Work required -
If an entry holds a picture, leave the picture out and output everything else exactly.
___
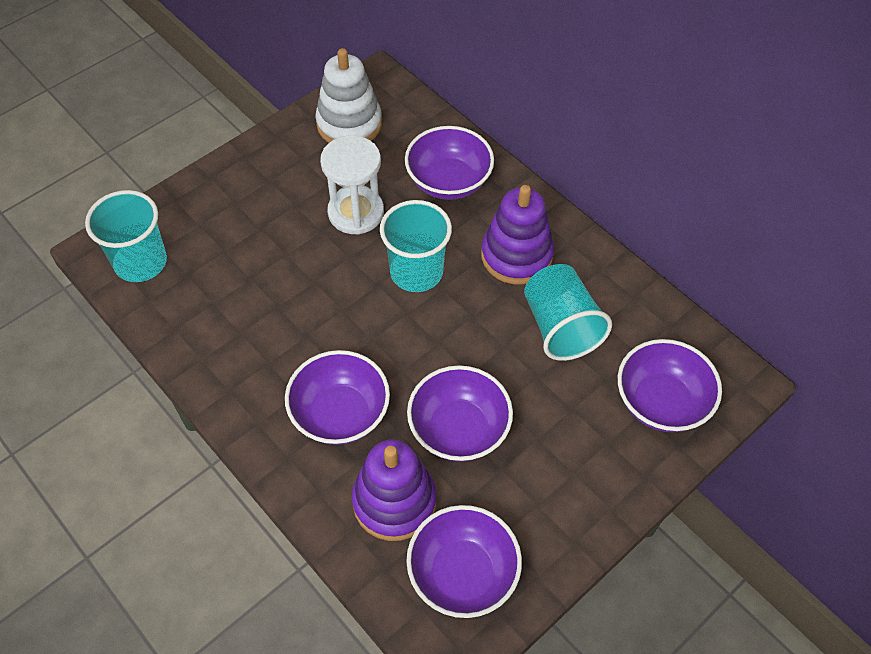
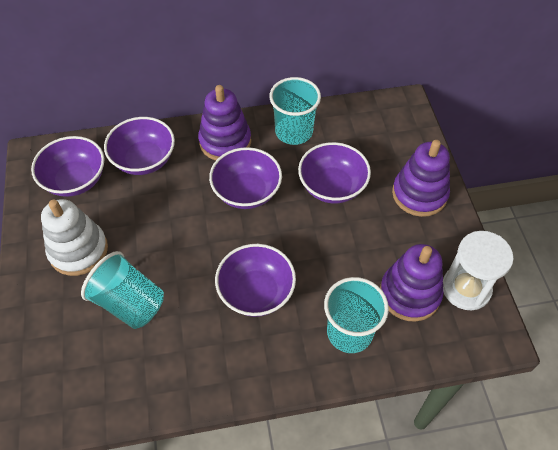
purple stacking toy: 2 -> 3

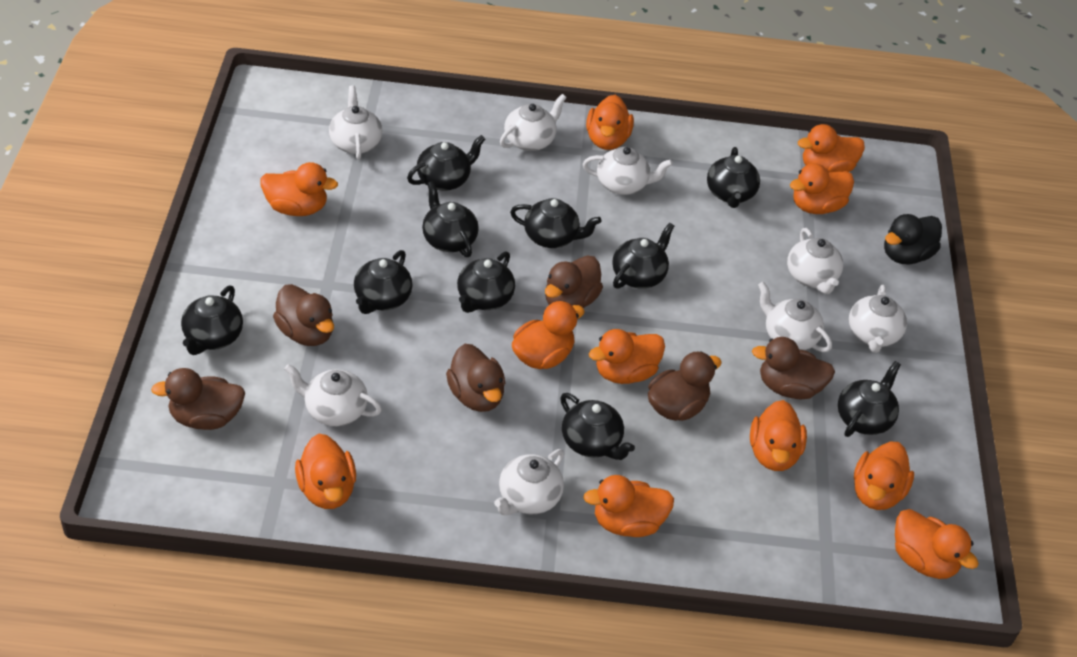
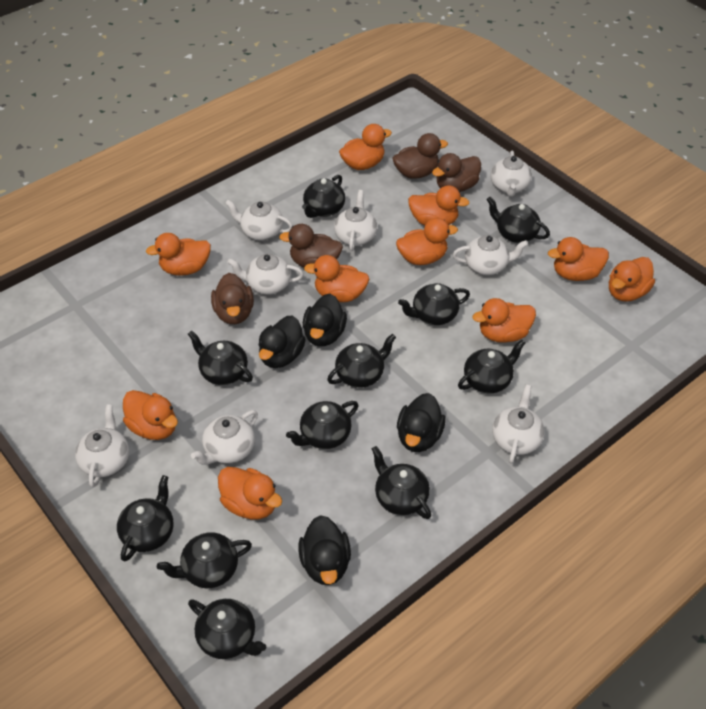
black duck: 1 -> 4
black teapot: 10 -> 11
brown duck: 6 -> 4
orange duck: 11 -> 10

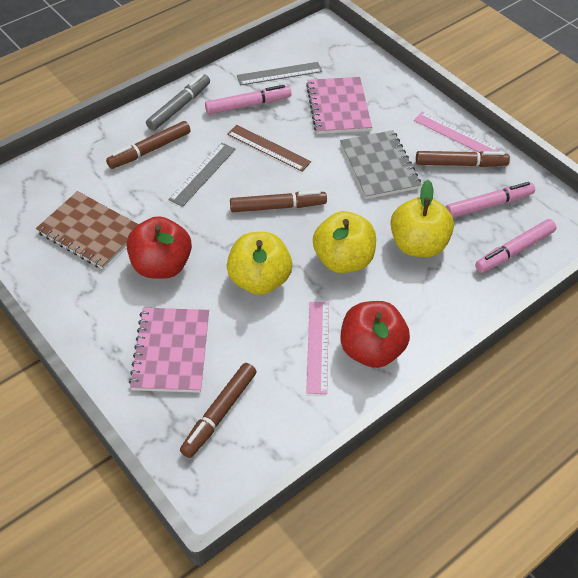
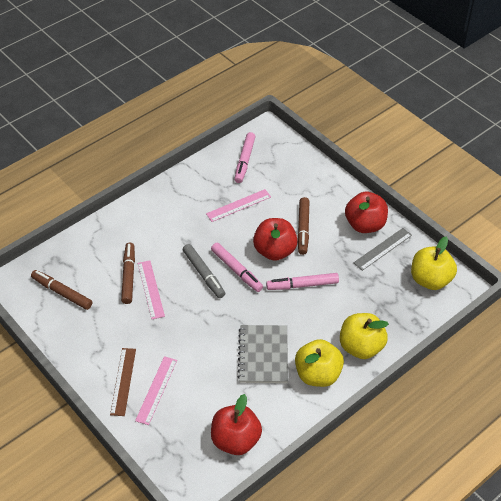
brown marker: 4 -> 3
brown notebook: 1 -> 0
grey ruler: 2 -> 1
pink notebook: 2 -> 0
pink ruler: 2 -> 3
red apple: 2 -> 3

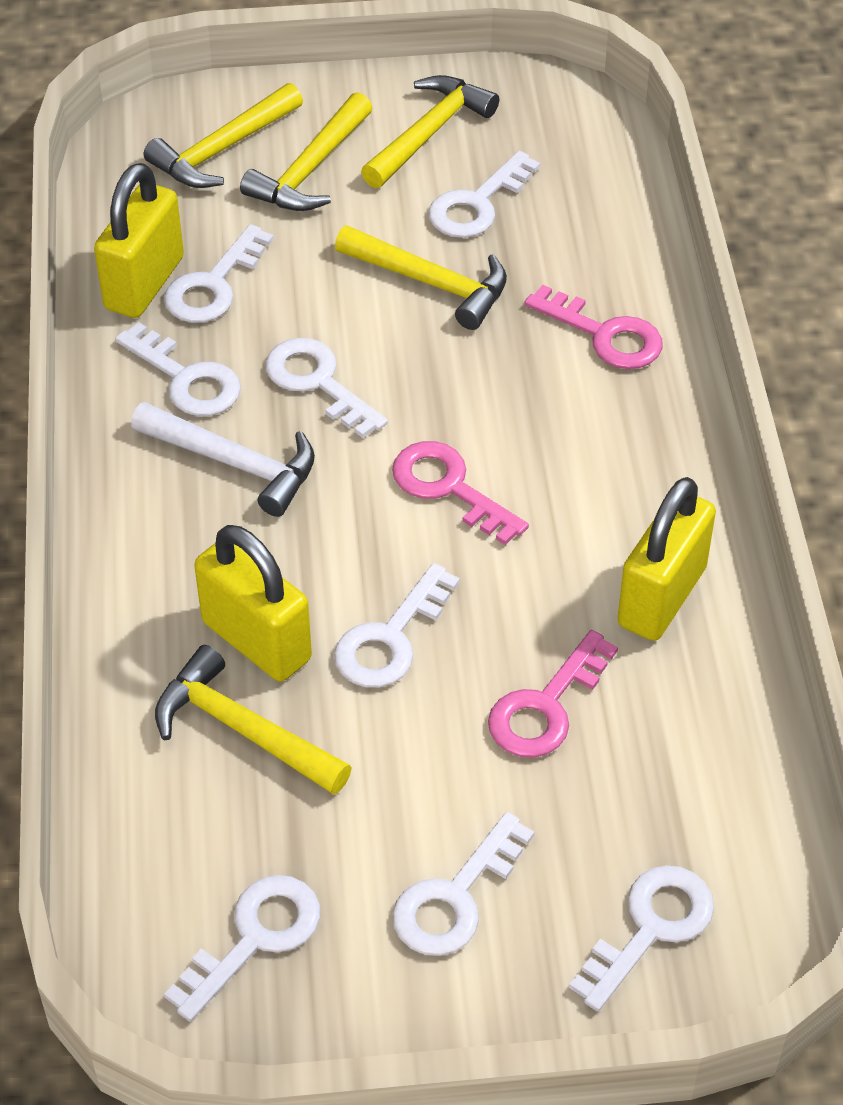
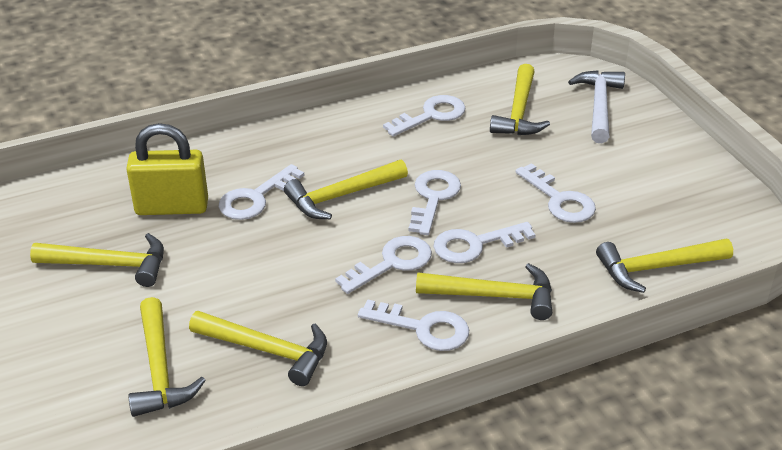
pink key: 3 -> 0
white key: 8 -> 7
yellow hammer: 5 -> 7
yellow padlock: 3 -> 1

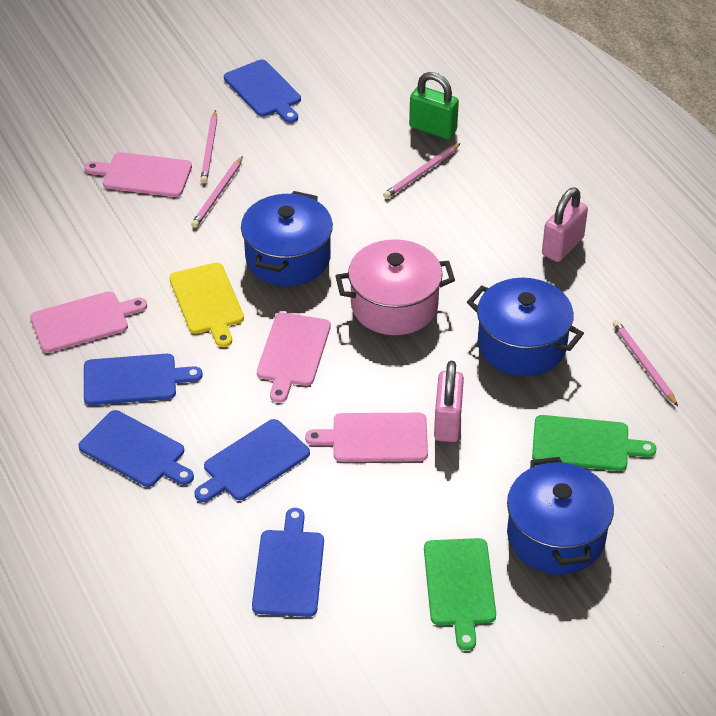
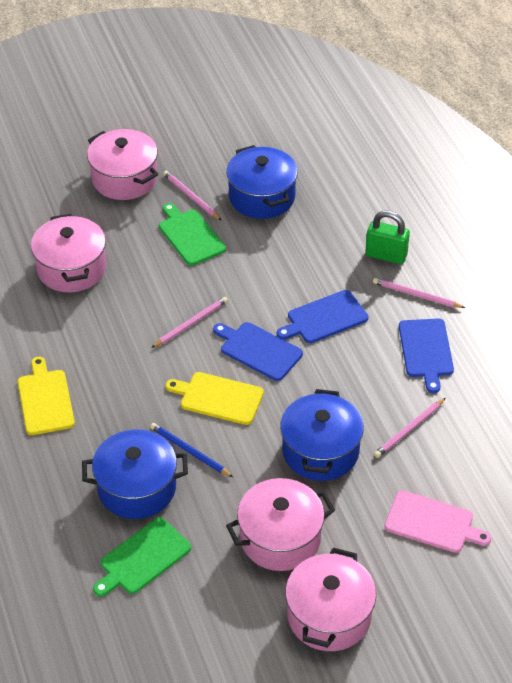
blue cutting board: 5 -> 3
blue pencil: 0 -> 1
pink cutting board: 4 -> 1
pink padlock: 2 -> 0
pink pot: 1 -> 4
yellow cutting board: 1 -> 2

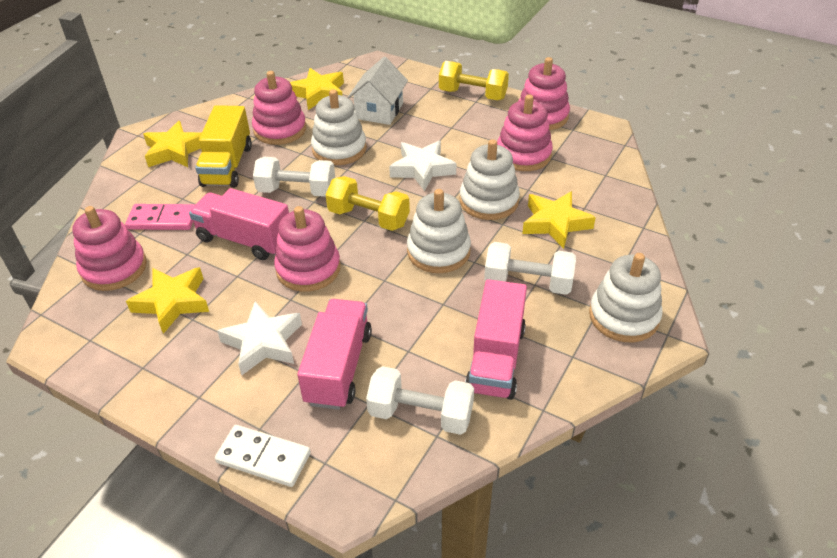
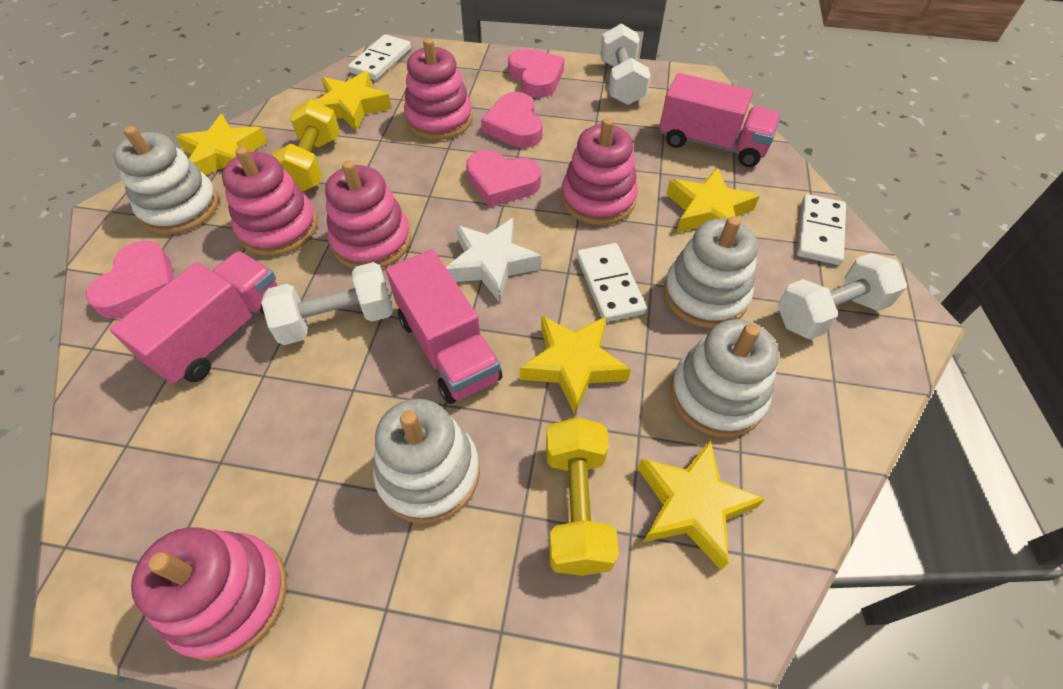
pink domino: 1 -> 0
pink heart: 0 -> 4
white domino: 1 -> 3
white house: 1 -> 0
white star: 2 -> 1
yellow star: 4 -> 5
yellow truck: 1 -> 0

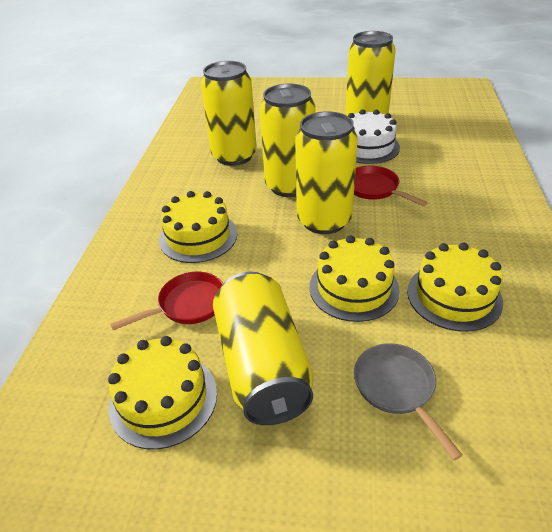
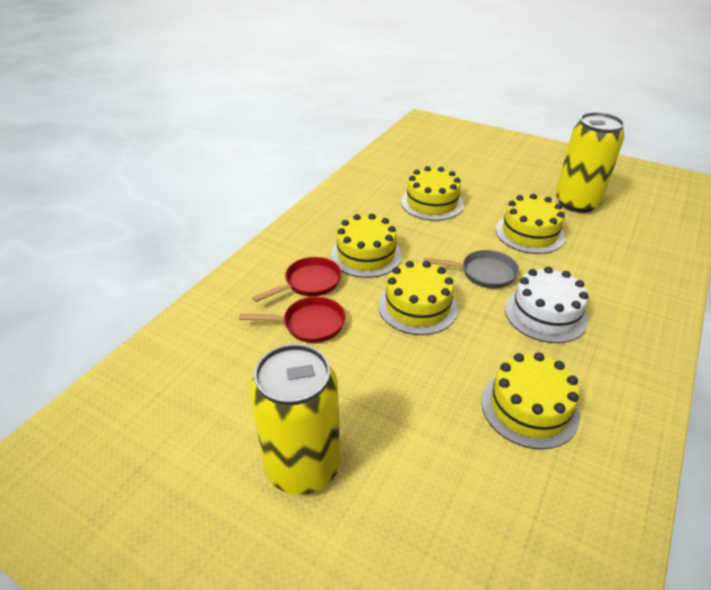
yellow cake: 4 -> 5
yellow can: 5 -> 2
___
Output for this exercise -
purple stacking toy: 2 -> 3

black duck: 1 -> 4
black teapot: 10 -> 11
brown duck: 6 -> 4
orange duck: 11 -> 10

brown marker: 4 -> 3
brown notebook: 1 -> 0
grey ruler: 2 -> 1
pink notebook: 2 -> 0
pink ruler: 2 -> 3
red apple: 2 -> 3

pink key: 3 -> 0
white key: 8 -> 7
yellow hammer: 5 -> 7
yellow padlock: 3 -> 1

blue cutting board: 5 -> 3
blue pencil: 0 -> 1
pink cutting board: 4 -> 1
pink padlock: 2 -> 0
pink pot: 1 -> 4
yellow cutting board: 1 -> 2

pink domino: 1 -> 0
pink heart: 0 -> 4
white domino: 1 -> 3
white house: 1 -> 0
white star: 2 -> 1
yellow star: 4 -> 5
yellow truck: 1 -> 0

yellow cake: 4 -> 5
yellow can: 5 -> 2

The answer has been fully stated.